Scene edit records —
⁂

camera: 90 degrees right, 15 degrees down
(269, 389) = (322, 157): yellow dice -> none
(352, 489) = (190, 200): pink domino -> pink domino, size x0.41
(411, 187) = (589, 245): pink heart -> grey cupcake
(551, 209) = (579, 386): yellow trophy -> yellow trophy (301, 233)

⁂

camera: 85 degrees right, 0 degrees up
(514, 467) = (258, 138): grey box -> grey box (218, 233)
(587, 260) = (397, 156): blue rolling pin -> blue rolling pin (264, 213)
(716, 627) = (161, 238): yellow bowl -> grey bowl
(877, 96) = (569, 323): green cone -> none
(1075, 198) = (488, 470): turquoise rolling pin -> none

⁂

WORK INSTRUCTIONS —
Give back exactly the lines above starting at the line where "camera: 90 degrees right, 15 degrees down" appears and ending at the line where "(551, 209) = (579, 386): yellow" appears, both included, with no other lines.

EXERCISE RESULT —
camera: 90 degrees right, 15 degrees down
(269, 389) = (322, 157): yellow dice -> none
(352, 489) = (190, 200): pink domino -> pink domino, size x0.41
(411, 187) = (589, 245): pink heart -> grey cupcake
(551, 209) = (579, 386): yellow trophy -> yellow trophy (301, 233)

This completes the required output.